_WHAT TO DO_
Going through the entries below, find how many lines hold "orange", then give that number alone.
─── DATA UNDER STUDY ───
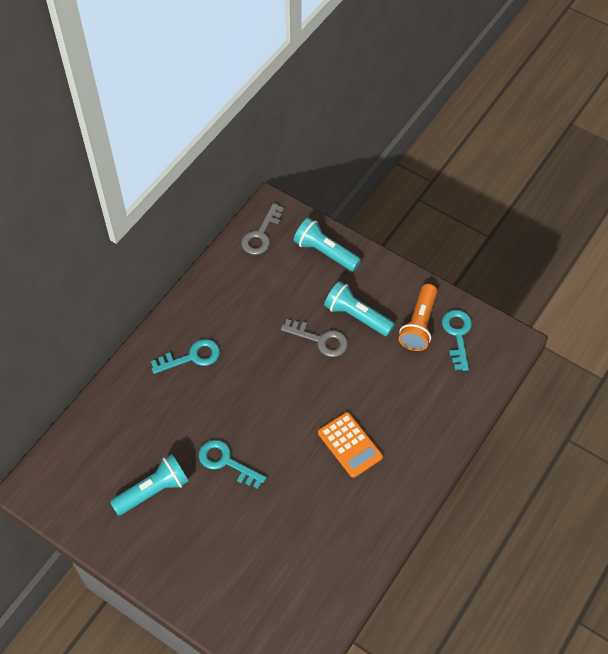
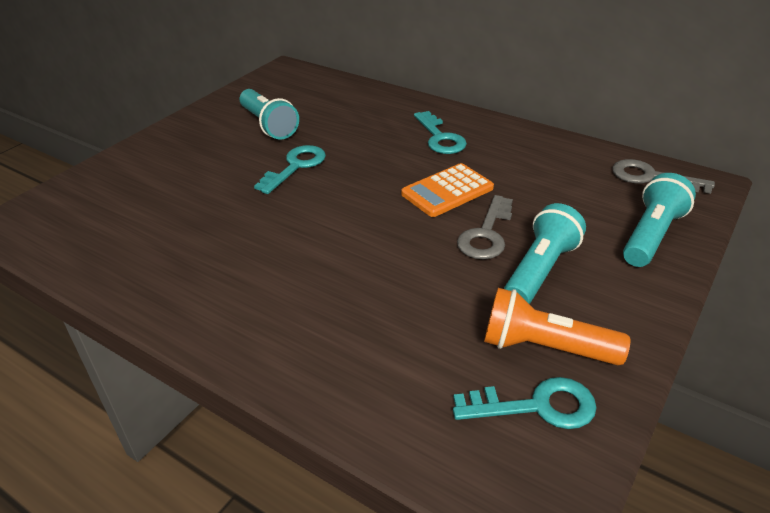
camera: 90 degrees right, 20 degrees down
(350, 445) = (307, 266): orange calculator -> orange calculator (447, 191)

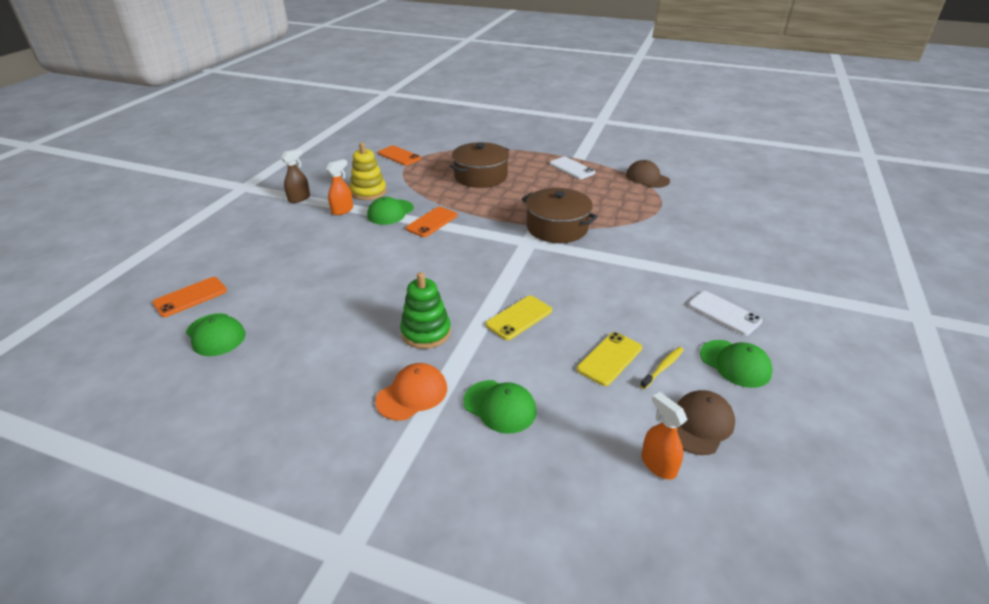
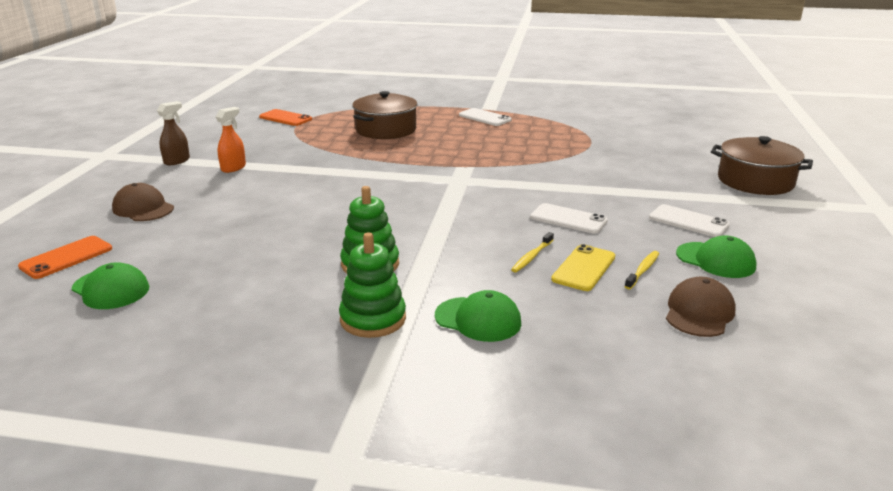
camera: 10 degrees left, 10 degrees down
(368, 192) = (259, 150): yellow stacking toy -> none
(390, 212) = (291, 166): green cap -> none
(412, 394) = (373, 319): orange cap -> green stacking toy
(432, 222) = (343, 171): orange phone -> none
(519, 318) = (472, 243): yellow phone -> none
(557, 227) = (486, 166): brown pot -> brown pot (755, 181)
(567, 340) = (532, 257): none -> yellow toothbrush
(612, 298) = (568, 219): none -> white phone
(647, 178) = (568, 121): brown cap -> brown cap (143, 208)
(658, 464) = (668, 349): orange spray bottle -> none

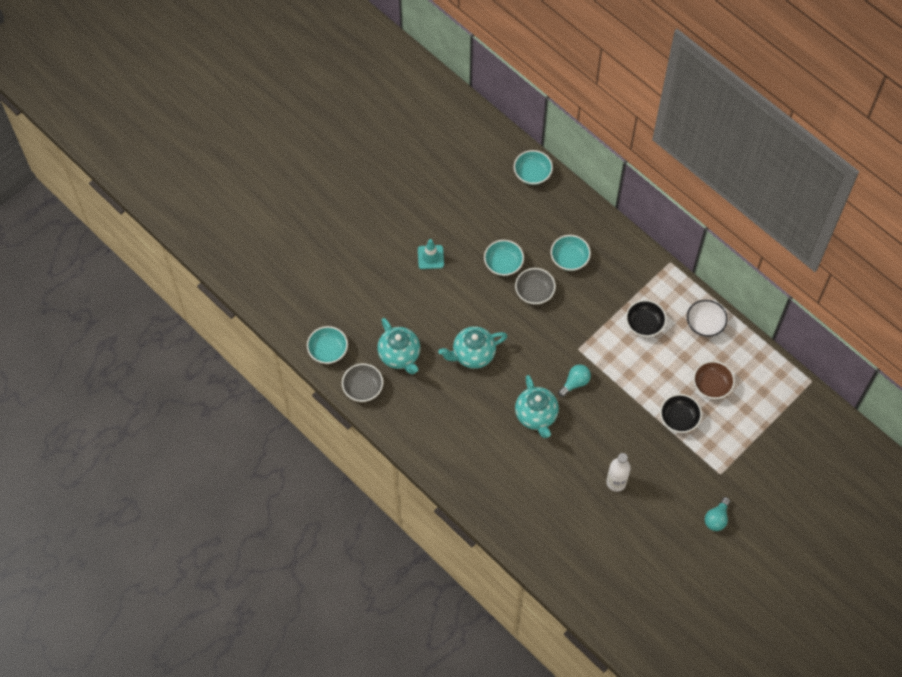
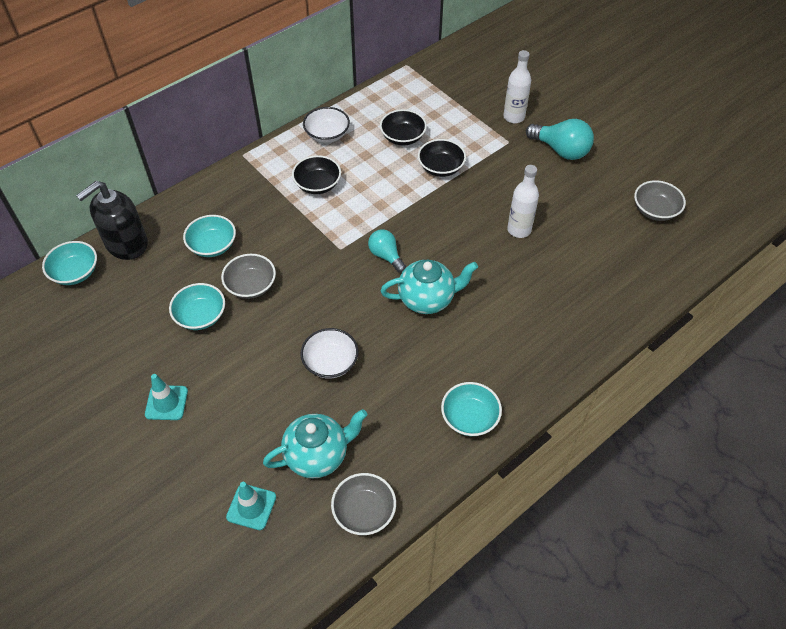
camera: 85 degrees left, 10 degrees down
(328, 350) = (292, 561): turquoise bowl -> turquoise bowl (469, 418)
(361, 321) = (251, 507): none -> turquoise traffic cone
(473, 354) = (330, 362): turquoise teapot -> white bowl
(563, 200) = (126, 244): none -> black soap dispenser
(654, 595) = (655, 210): none -> grey bowl
(712, 385) = (403, 137): brown bowl -> black bowl
(716, 518) = (561, 150): turquoise light bulb -> turquoise light bulb, size x1.58
(754, 478) = (514, 117): none -> white bottle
───
_RESULT BELOW_
4